### Information shown
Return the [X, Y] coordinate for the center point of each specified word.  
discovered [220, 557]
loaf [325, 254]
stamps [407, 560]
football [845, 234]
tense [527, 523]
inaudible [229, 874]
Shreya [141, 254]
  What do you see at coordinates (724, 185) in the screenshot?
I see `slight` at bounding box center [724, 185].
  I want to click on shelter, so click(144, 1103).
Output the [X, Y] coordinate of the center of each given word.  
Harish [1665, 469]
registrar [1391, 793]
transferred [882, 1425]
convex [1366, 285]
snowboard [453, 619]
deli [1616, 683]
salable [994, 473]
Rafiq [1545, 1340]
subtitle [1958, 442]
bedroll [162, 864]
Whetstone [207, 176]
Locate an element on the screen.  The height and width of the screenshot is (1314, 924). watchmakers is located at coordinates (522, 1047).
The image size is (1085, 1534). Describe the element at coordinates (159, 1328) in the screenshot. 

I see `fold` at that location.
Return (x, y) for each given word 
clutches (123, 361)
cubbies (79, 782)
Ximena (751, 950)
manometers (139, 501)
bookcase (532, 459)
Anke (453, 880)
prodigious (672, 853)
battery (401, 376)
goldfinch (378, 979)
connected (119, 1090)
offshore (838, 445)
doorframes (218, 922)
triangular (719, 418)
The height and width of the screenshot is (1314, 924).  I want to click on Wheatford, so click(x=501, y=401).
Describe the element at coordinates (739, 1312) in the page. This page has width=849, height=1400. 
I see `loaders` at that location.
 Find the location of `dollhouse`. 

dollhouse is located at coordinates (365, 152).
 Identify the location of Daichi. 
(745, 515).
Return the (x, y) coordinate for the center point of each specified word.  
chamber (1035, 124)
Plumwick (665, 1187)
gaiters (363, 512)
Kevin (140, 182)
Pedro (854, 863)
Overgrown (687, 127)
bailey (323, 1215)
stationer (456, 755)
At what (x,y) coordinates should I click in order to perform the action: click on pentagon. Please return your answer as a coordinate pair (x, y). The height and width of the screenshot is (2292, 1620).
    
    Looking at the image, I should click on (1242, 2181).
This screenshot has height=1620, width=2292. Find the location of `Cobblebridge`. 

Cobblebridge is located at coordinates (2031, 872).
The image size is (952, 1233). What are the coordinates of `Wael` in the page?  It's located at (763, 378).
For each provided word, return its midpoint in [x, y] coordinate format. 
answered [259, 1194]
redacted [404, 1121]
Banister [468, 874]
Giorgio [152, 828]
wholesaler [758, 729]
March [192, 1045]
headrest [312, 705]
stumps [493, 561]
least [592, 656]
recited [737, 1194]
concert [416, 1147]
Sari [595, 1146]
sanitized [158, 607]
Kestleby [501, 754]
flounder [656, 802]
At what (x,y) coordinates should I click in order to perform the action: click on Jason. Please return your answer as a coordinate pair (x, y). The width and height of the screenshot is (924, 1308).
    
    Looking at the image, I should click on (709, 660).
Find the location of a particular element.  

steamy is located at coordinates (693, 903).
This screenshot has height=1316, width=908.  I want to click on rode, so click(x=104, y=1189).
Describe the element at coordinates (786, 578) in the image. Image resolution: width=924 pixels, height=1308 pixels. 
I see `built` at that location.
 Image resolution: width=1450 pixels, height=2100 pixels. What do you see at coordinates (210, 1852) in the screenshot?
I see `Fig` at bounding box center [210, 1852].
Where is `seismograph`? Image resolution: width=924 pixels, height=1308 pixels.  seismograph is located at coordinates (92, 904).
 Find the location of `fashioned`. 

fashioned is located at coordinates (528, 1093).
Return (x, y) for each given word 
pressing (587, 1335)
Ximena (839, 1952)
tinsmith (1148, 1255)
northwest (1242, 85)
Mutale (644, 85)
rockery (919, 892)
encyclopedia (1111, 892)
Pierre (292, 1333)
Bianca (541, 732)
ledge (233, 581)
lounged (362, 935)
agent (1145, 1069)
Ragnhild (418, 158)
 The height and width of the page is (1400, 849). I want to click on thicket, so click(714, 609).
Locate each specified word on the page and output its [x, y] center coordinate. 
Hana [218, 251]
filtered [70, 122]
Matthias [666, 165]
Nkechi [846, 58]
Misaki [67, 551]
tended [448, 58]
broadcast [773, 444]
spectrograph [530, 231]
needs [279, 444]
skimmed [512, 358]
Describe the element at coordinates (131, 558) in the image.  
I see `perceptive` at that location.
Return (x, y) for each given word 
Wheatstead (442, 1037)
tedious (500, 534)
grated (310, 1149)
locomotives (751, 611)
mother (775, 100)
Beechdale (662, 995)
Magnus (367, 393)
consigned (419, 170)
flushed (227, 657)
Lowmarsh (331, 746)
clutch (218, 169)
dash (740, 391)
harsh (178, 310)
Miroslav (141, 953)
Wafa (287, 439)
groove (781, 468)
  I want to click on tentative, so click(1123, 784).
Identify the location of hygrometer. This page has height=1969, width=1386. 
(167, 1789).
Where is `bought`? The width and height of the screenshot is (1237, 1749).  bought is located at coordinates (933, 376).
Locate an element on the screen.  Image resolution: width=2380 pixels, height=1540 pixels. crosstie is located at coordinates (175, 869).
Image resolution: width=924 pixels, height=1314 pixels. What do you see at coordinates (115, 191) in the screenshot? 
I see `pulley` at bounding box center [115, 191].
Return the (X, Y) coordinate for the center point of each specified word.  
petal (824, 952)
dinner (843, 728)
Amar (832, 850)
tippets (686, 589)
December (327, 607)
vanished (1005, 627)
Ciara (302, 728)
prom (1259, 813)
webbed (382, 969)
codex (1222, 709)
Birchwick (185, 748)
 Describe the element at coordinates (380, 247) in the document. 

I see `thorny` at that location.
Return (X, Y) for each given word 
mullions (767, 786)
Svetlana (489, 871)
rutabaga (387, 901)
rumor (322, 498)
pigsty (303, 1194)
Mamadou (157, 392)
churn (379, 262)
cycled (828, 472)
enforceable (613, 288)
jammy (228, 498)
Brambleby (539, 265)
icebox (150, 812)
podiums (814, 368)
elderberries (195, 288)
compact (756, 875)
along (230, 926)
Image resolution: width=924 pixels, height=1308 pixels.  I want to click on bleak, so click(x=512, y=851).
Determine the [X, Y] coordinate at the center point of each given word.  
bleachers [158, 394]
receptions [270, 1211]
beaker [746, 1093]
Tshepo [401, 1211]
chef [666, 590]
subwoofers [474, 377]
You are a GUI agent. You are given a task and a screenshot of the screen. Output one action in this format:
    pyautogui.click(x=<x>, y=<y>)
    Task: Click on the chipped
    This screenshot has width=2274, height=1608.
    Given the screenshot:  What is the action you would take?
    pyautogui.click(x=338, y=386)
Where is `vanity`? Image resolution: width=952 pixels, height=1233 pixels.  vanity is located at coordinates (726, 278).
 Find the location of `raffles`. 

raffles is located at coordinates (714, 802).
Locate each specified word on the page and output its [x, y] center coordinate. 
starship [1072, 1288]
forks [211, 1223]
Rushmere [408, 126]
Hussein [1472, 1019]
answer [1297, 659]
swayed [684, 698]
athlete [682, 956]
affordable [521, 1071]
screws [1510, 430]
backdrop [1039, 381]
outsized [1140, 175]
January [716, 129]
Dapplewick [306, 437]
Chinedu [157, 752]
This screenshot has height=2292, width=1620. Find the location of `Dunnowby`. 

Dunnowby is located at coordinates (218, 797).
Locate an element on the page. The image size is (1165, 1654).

### Exercise
Format every line of the listing above as a JSON array of strings, one string per line, skipping blank lines.

### Result
[
  "Return the [X, Y] coordinate for the center point of each specified word.  ",
  "discovered [220, 557]",
  "loaf [325, 254]",
  "stamps [407, 560]",
  "football [845, 234]",
  "tense [527, 523]",
  "inaudible [229, 874]",
  "Shreya [141, 254]",
  "  What do you see at coordinates (724, 185) in the screenshot?",
  "I see `slight` at bounding box center [724, 185].",
  "  I want to click on shelter, so click(144, 1103).",
  "Output the [X, Y] coordinate of the center of each given word.  ",
  "Harish [1665, 469]",
  "registrar [1391, 793]",
  "transferred [882, 1425]",
  "convex [1366, 285]",
  "snowboard [453, 619]",
  "deli [1616, 683]",
  "salable [994, 473]",
  "Rafiq [1545, 1340]",
  "subtitle [1958, 442]",
  "bedroll [162, 864]",
  "Whetstone [207, 176]",
  "Locate an element on the screen.  The height and width of the screenshot is (1314, 924). watchmakers is located at coordinates (522, 1047).",
  "The image size is (1085, 1534). Describe the element at coordinates (159, 1328) in the screenshot. ",
  "I see `fold` at that location.",
  "Return (x, y) for each given word ",
  "clutches (123, 361)",
  "cubbies (79, 782)",
  "Ximena (751, 950)",
  "manometers (139, 501)",
  "bookcase (532, 459)",
  "Anke (453, 880)",
  "prodigious (672, 853)",
  "battery (401, 376)",
  "goldfinch (378, 979)",
  "connected (119, 1090)",
  "offshore (838, 445)",
  "doorframes (218, 922)",
  "triangular (719, 418)",
  "The height and width of the screenshot is (1314, 924).  I want to click on Wheatford, so click(x=501, y=401).",
  "Describe the element at coordinates (739, 1312) in the page. This page has width=849, height=1400. ",
  "I see `loaders` at that location.",
  " Find the location of `dollhouse`. ",
  "dollhouse is located at coordinates (365, 152).",
  " Identify the location of Daichi. ",
  "(745, 515).",
  "Return the (x, y) coordinate for the center point of each specified word.  ",
  "chamber (1035, 124)",
  "Plumwick (665, 1187)",
  "gaiters (363, 512)",
  "Kevin (140, 182)",
  "Pedro (854, 863)",
  "Overgrown (687, 127)",
  "bailey (323, 1215)",
  "stationer (456, 755)",
  "At what (x,y) coordinates should I click in order to perform the action: click on pentagon. Please return your answer as a coordinate pair (x, y). The height and width of the screenshot is (2292, 1620).",
  "    Looking at the image, I should click on (1242, 2181).",
  "This screenshot has height=1620, width=2292. Find the location of `Cobblebridge`. ",
  "Cobblebridge is located at coordinates (2031, 872).",
  "The image size is (952, 1233). What are the coordinates of `Wael` in the page?  It's located at (763, 378).",
  "For each provided word, return its midpoint in [x, y] coordinate format. ",
  "answered [259, 1194]",
  "redacted [404, 1121]",
  "Banister [468, 874]",
  "Giorgio [152, 828]",
  "wholesaler [758, 729]",
  "March [192, 1045]",
  "headrest [312, 705]",
  "stumps [493, 561]",
  "least [592, 656]",
  "recited [737, 1194]",
  "concert [416, 1147]",
  "Sari [595, 1146]",
  "sanitized [158, 607]",
  "Kestleby [501, 754]",
  "flounder [656, 802]",
  "At what (x,y) coordinates should I click in order to perform the action: click on Jason. Please return your answer as a coordinate pair (x, y). The width and height of the screenshot is (924, 1308).",
  "    Looking at the image, I should click on (709, 660).",
  "Find the location of a particular element.  ",
  "steamy is located at coordinates (693, 903).",
  "This screenshot has height=1316, width=908.  I want to click on rode, so click(x=104, y=1189).",
  "Describe the element at coordinates (786, 578) in the image. Image resolution: width=924 pixels, height=1308 pixels. ",
  "I see `built` at that location.",
  " Image resolution: width=1450 pixels, height=2100 pixels. What do you see at coordinates (210, 1852) in the screenshot?",
  "I see `Fig` at bounding box center [210, 1852].",
  "Where is `seismograph`? Image resolution: width=924 pixels, height=1308 pixels.  seismograph is located at coordinates (92, 904).",
  " Find the location of `fashioned`. ",
  "fashioned is located at coordinates (528, 1093).",
  "Return (x, y) for each given word ",
  "pressing (587, 1335)",
  "Ximena (839, 1952)",
  "tinsmith (1148, 1255)",
  "northwest (1242, 85)",
  "Mutale (644, 85)",
  "rockery (919, 892)",
  "encyclopedia (1111, 892)",
  "Pierre (292, 1333)",
  "Bianca (541, 732)",
  "ledge (233, 581)",
  "lounged (362, 935)",
  "agent (1145, 1069)",
  "Ragnhild (418, 158)",
  " The height and width of the page is (1400, 849). I want to click on thicket, so click(714, 609).",
  "Locate each specified word on the page and output its [x, y] center coordinate. ",
  "Hana [218, 251]",
  "filtered [70, 122]",
  "Matthias [666, 165]",
  "Nkechi [846, 58]",
  "Misaki [67, 551]",
  "tended [448, 58]",
  "broadcast [773, 444]",
  "spectrograph [530, 231]",
  "needs [279, 444]",
  "skimmed [512, 358]",
  "Describe the element at coordinates (131, 558) in the image.  ",
  "I see `perceptive` at that location.",
  "Return (x, y) for each given word ",
  "Wheatstead (442, 1037)",
  "tedious (500, 534)",
  "grated (310, 1149)",
  "locomotives (751, 611)",
  "mother (775, 100)",
  "Beechdale (662, 995)",
  "Magnus (367, 393)",
  "consigned (419, 170)",
  "flushed (227, 657)",
  "Lowmarsh (331, 746)",
  "clutch (218, 169)",
  "dash (740, 391)",
  "harsh (178, 310)",
  "Miroslav (141, 953)",
  "Wafa (287, 439)",
  "groove (781, 468)",
  "  I want to click on tentative, so click(1123, 784).",
  "Identify the location of hygrometer. This page has height=1969, width=1386. ",
  "(167, 1789).",
  "Where is `bought`? The width and height of the screenshot is (1237, 1749).  bought is located at coordinates (933, 376).",
  "Locate an element on the screen.  Image resolution: width=2380 pixels, height=1540 pixels. crosstie is located at coordinates (175, 869).",
  "Image resolution: width=924 pixels, height=1314 pixels. What do you see at coordinates (115, 191) in the screenshot? ",
  "I see `pulley` at bounding box center [115, 191].",
  "Return the (X, Y) coordinate for the center point of each specified word.  ",
  "petal (824, 952)",
  "dinner (843, 728)",
  "Amar (832, 850)",
  "tippets (686, 589)",
  "December (327, 607)",
  "vanished (1005, 627)",
  "Ciara (302, 728)",
  "prom (1259, 813)",
  "webbed (382, 969)",
  "codex (1222, 709)",
  "Birchwick (185, 748)",
  " Describe the element at coordinates (380, 247) in the document. ",
  "I see `thorny` at that location.",
  "Return (X, Y) for each given word ",
  "mullions (767, 786)",
  "Svetlana (489, 871)",
  "rutabaga (387, 901)",
  "rumor (322, 498)",
  "pigsty (303, 1194)",
  "Mamadou (157, 392)",
  "churn (379, 262)",
  "cycled (828, 472)",
  "enforceable (613, 288)",
  "jammy (228, 498)",
  "Brambleby (539, 265)",
  "icebox (150, 812)",
  "podiums (814, 368)",
  "elderberries (195, 288)",
  "compact (756, 875)",
  "along (230, 926)",
  "Image resolution: width=924 pixels, height=1308 pixels.  I want to click on bleak, so click(x=512, y=851).",
  "Determine the [X, Y] coordinate at the center point of each given word.  ",
  "bleachers [158, 394]",
  "receptions [270, 1211]",
  "beaker [746, 1093]",
  "Tshepo [401, 1211]",
  "chef [666, 590]",
  "subwoofers [474, 377]",
  "You are a GUI agent. You are given a task and a screenshot of the screen. Output one action in this format:",
  "    pyautogui.click(x=<x>, y=<y>)",
  "    Task: Click on the chipped",
  "    This screenshot has width=2274, height=1608.",
  "    Given the screenshot:  What is the action you would take?",
  "    pyautogui.click(x=338, y=386)",
  "Where is `vanity`? Image resolution: width=952 pixels, height=1233 pixels.  vanity is located at coordinates (726, 278).",
  " Find the location of `raffles`. ",
  "raffles is located at coordinates (714, 802).",
  "Locate each specified word on the page and output its [x, y] center coordinate. ",
  "starship [1072, 1288]",
  "forks [211, 1223]",
  "Rushmere [408, 126]",
  "Hussein [1472, 1019]",
  "answer [1297, 659]",
  "swayed [684, 698]",
  "athlete [682, 956]",
  "affordable [521, 1071]",
  "screws [1510, 430]",
  "backdrop [1039, 381]",
  "outsized [1140, 175]",
  "January [716, 129]",
  "Dapplewick [306, 437]",
  "Chinedu [157, 752]",
  "This screenshot has height=2292, width=1620. Find the location of `Dunnowby`. ",
  "Dunnowby is located at coordinates (218, 797).",
  "Locate an element on the page. The image size is (1165, 1654)."
]